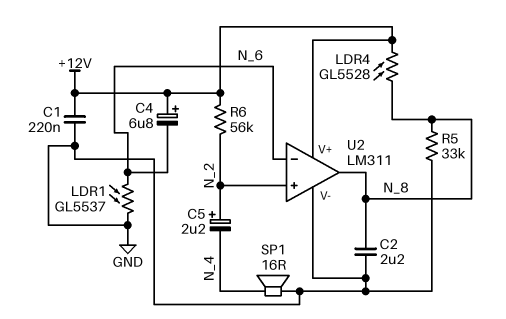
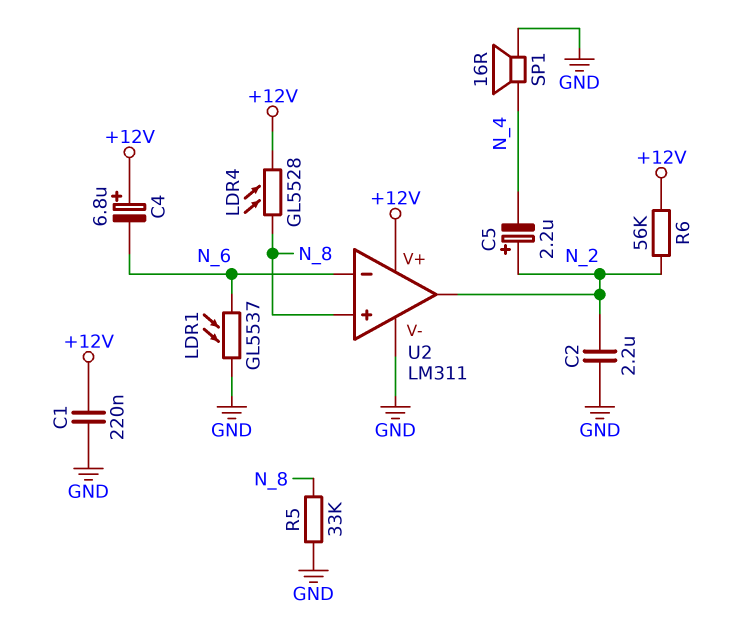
C2: 2.2uF (GND, N_8) -> 2.2uF (GND, N_2)
U2 pin in+: N_2 -> N_8
U2 pin out: N_8 -> N_2

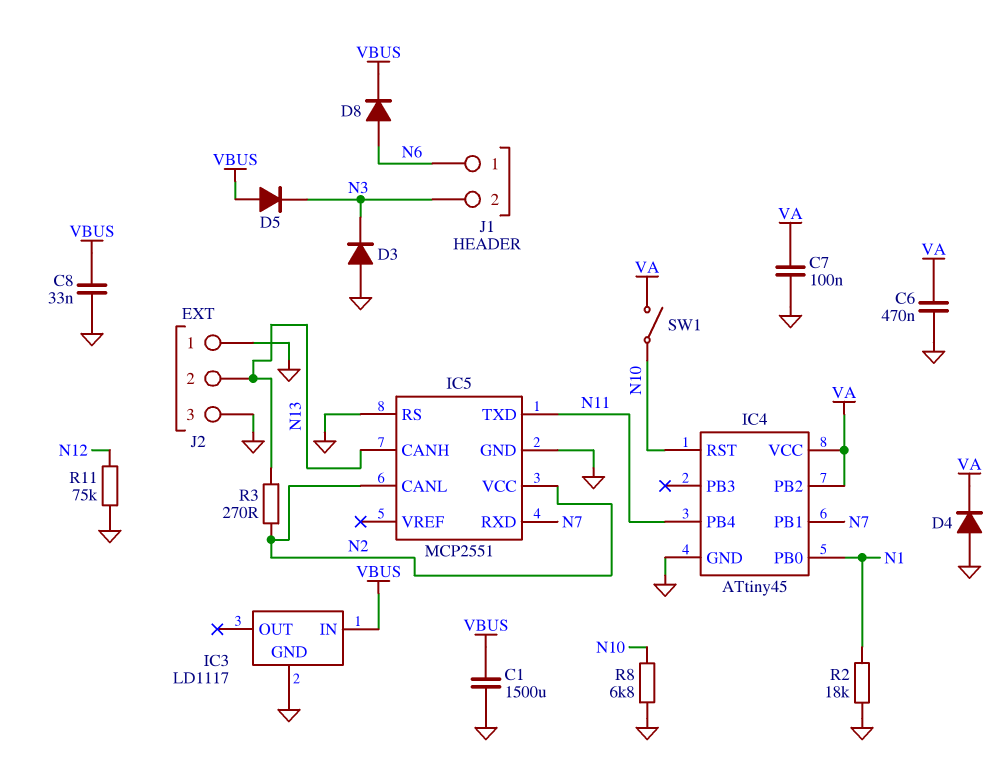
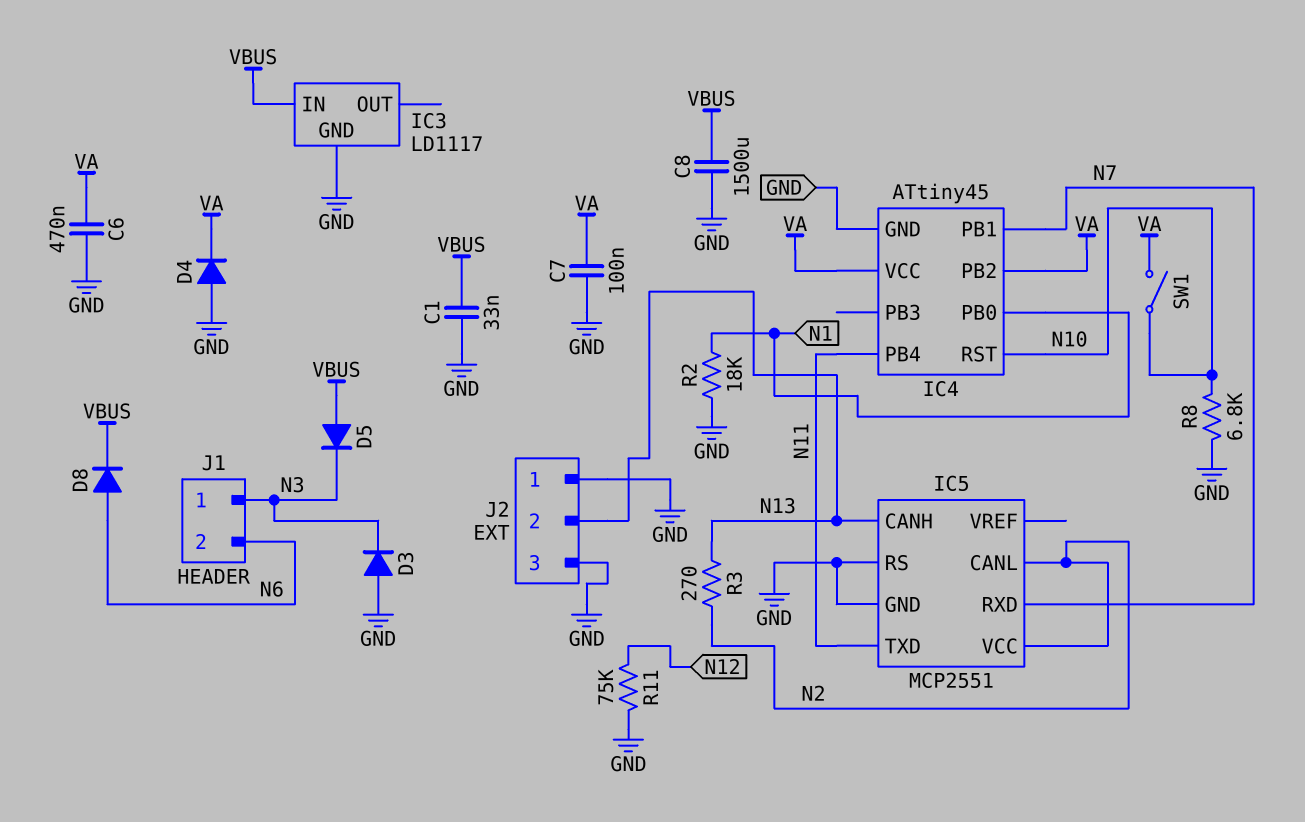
C1: 1500uF (GND, VBUS) -> 33nF (GND, VBUS)
C8: 33nF (GND, VBUS) -> 1500uF (GND, VBUS)
J1 pin 1: N6 -> N3
J1 pin 2: N3 -> N6

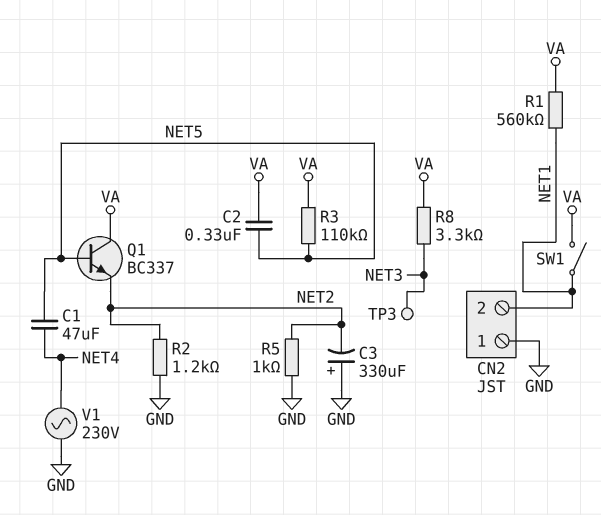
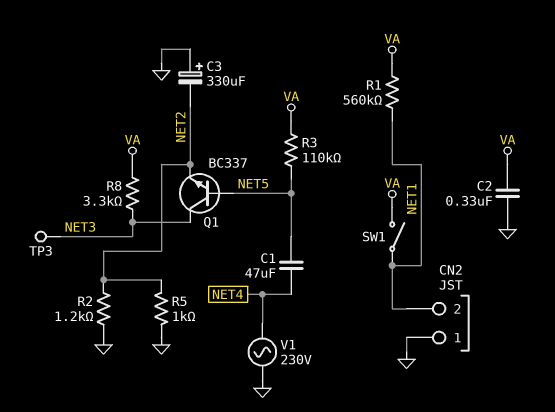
C2: 330nF (NET5, VA) -> 330nF (GND, VA)
Q1: NPN BC337 (B NET5, C VA, E NET2) -> NPN BC337 (B NET5, C NET3, E NET2)

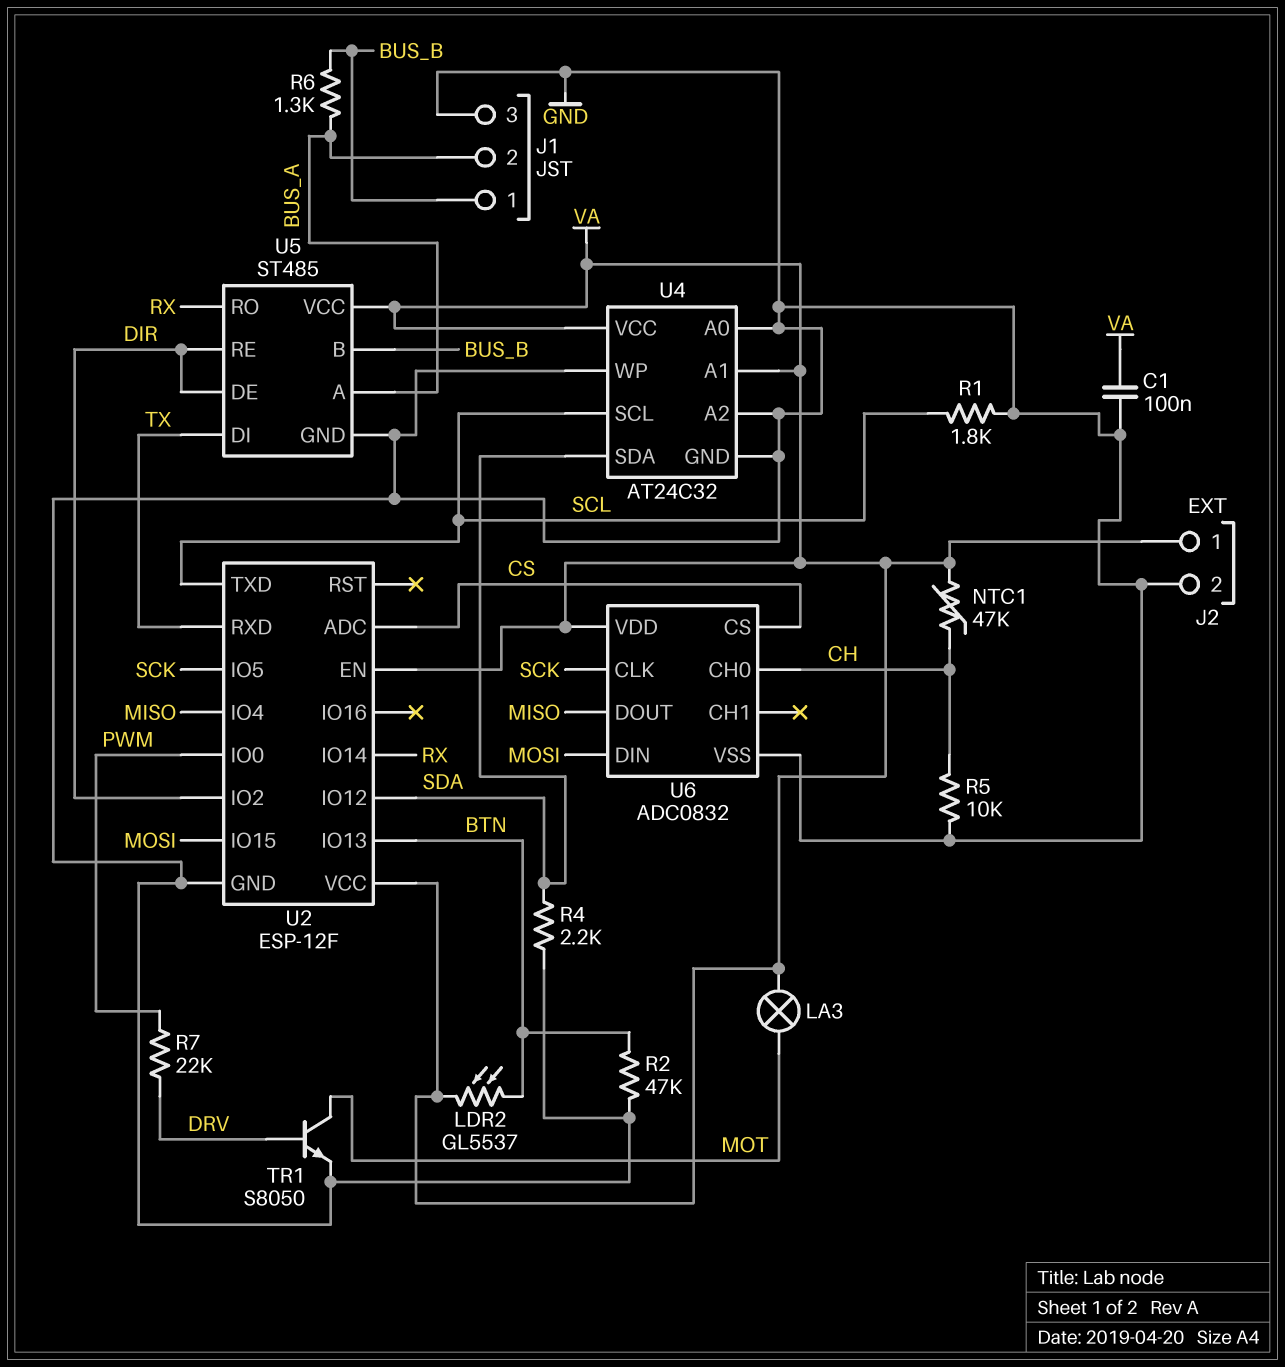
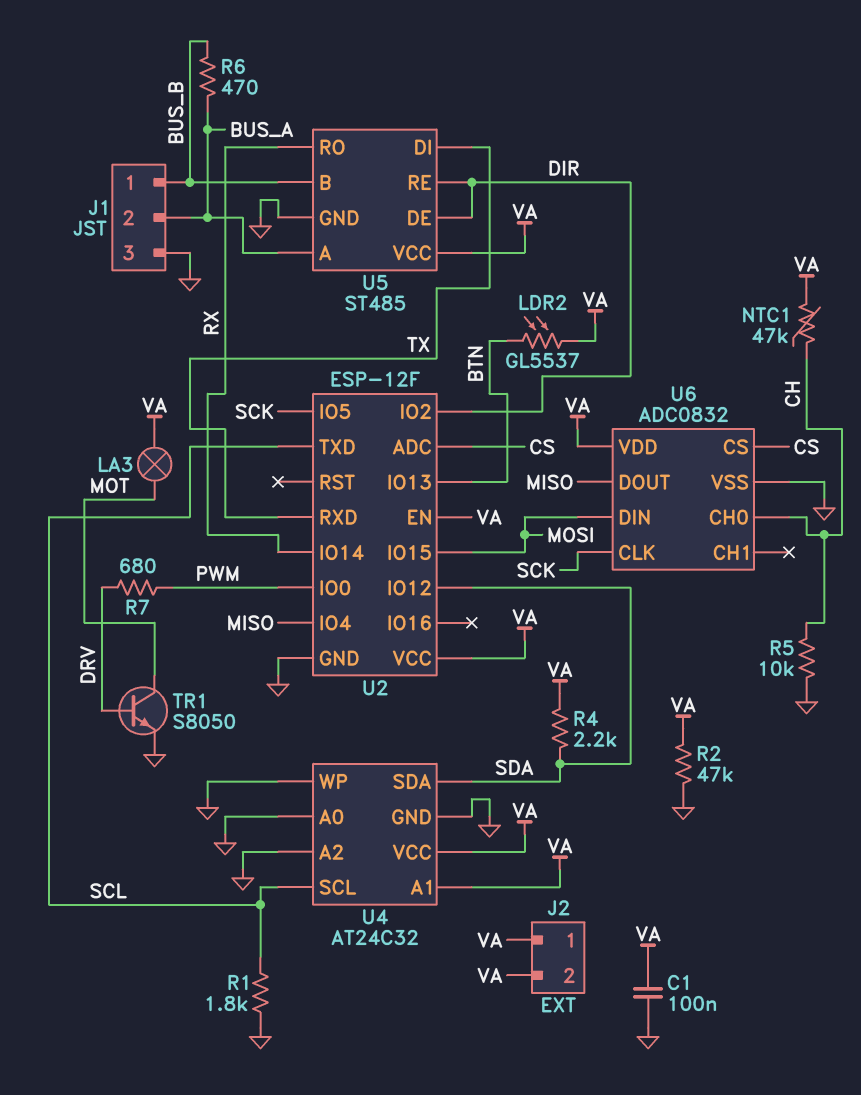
J2 pin 2: GND -> VA
R2: 47k (BTN, GND) -> 47k (GND, VA)
R4: 2.2k (GND, SDA) -> 2.2k (SDA, VA)
R6: 1.3k (BUS_A, BUS_B) -> 470 (BUS_A, BUS_B)
R7: 22k (DRV, PWM) -> 680 (DRV, PWM)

▬▬▬▬▬▬▬▬▬▬

Problem details: Starting at the line that contains "R6: 1.3k (BUS_A, BUS_B) -> 470 (BUS_A, BUS_B)", retype each line through the last one in the records, both included, and add nothing.

Response:
R6: 1.3k (BUS_A, BUS_B) -> 470 (BUS_A, BUS_B)
R7: 22k (DRV, PWM) -> 680 (DRV, PWM)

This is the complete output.